» Required task: Put each line of the entries below into a JSON list of strings, one string per line, leaving out blank lines.

» Data for processing:
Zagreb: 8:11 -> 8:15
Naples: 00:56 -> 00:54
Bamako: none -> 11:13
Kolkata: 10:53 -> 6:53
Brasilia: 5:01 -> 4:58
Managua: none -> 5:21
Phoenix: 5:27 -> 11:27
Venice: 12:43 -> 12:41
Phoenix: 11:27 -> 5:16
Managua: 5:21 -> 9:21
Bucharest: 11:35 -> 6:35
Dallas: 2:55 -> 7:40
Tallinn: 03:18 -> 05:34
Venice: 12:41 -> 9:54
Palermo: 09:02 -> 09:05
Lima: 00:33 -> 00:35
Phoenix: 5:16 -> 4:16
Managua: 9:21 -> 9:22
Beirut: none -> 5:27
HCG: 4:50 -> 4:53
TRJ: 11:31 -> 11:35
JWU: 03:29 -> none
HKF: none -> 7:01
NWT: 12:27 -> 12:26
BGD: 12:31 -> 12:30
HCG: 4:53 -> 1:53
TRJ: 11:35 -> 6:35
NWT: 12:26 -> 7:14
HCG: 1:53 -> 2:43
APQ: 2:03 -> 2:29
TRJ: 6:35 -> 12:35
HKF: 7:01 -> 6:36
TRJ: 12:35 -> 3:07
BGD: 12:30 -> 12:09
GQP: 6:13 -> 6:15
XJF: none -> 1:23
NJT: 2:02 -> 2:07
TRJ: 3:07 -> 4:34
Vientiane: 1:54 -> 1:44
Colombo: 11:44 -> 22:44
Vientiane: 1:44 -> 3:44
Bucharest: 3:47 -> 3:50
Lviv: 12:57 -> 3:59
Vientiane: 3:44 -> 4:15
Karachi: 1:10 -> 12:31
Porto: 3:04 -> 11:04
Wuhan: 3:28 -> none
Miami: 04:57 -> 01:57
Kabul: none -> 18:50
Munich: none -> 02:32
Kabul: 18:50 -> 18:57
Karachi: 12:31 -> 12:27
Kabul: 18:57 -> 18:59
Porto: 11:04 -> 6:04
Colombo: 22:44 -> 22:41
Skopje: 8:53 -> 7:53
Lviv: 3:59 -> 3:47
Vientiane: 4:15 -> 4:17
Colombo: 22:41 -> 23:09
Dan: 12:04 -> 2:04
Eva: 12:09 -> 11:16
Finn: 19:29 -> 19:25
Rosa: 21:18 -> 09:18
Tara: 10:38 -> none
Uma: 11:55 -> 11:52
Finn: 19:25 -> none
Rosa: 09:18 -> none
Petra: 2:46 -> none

» Answer:
[
  "Zagreb: 8:11 -> 8:15",
  "Naples: 00:56 -> 00:54",
  "Bamako: none -> 11:13",
  "Kolkata: 10:53 -> 6:53",
  "Brasilia: 5:01 -> 4:58",
  "Managua: none -> 5:21",
  "Phoenix: 5:27 -> 11:27",
  "Venice: 12:43 -> 12:41",
  "Phoenix: 11:27 -> 5:16",
  "Managua: 5:21 -> 9:21",
  "Bucharest: 11:35 -> 6:35",
  "Dallas: 2:55 -> 7:40",
  "Tallinn: 03:18 -> 05:34",
  "Venice: 12:41 -> 9:54",
  "Palermo: 09:02 -> 09:05",
  "Lima: 00:33 -> 00:35",
  "Phoenix: 5:16 -> 4:16",
  "Managua: 9:21 -> 9:22",
  "Beirut: none -> 5:27",
  "HCG: 4:50 -> 4:53",
  "TRJ: 11:31 -> 11:35",
  "JWU: 03:29 -> none",
  "HKF: none -> 7:01",
  "NWT: 12:27 -> 12:26",
  "BGD: 12:31 -> 12:30",
  "HCG: 4:53 -> 1:53",
  "TRJ: 11:35 -> 6:35",
  "NWT: 12:26 -> 7:14",
  "HCG: 1:53 -> 2:43",
  "APQ: 2:03 -> 2:29",
  "TRJ: 6:35 -> 12:35",
  "HKF: 7:01 -> 6:36",
  "TRJ: 12:35 -> 3:07",
  "BGD: 12:30 -> 12:09",
  "GQP: 6:13 -> 6:15",
  "XJF: none -> 1:23",
  "NJT: 2:02 -> 2:07",
  "TRJ: 3:07 -> 4:34",
  "Vientiane: 1:54 -> 1:44",
  "Colombo: 11:44 -> 22:44",
  "Vientiane: 1:44 -> 3:44",
  "Bucharest: 3:47 -> 3:50",
  "Lviv: 12:57 -> 3:59",
  "Vientiane: 3:44 -> 4:15",
  "Karachi: 1:10 -> 12:31",
  "Porto: 3:04 -> 11:04",
  "Wuhan: 3:28 -> none",
  "Miami: 04:57 -> 01:57",
  "Kabul: none -> 18:50",
  "Munich: none -> 02:32",
  "Kabul: 18:50 -> 18:57",
  "Karachi: 12:31 -> 12:27",
  "Kabul: 18:57 -> 18:59",
  "Porto: 11:04 -> 6:04",
  "Colombo: 22:44 -> 22:41",
  "Skopje: 8:53 -> 7:53",
  "Lviv: 3:59 -> 3:47",
  "Vientiane: 4:15 -> 4:17",
  "Colombo: 22:41 -> 23:09",
  "Dan: 12:04 -> 2:04",
  "Eva: 12:09 -> 11:16",
  "Finn: 19:29 -> 19:25",
  "Rosa: 21:18 -> 09:18",
  "Tara: 10:38 -> none",
  "Uma: 11:55 -> 11:52",
  "Finn: 19:25 -> none",
  "Rosa: 09:18 -> none",
  "Petra: 2:46 -> none"
]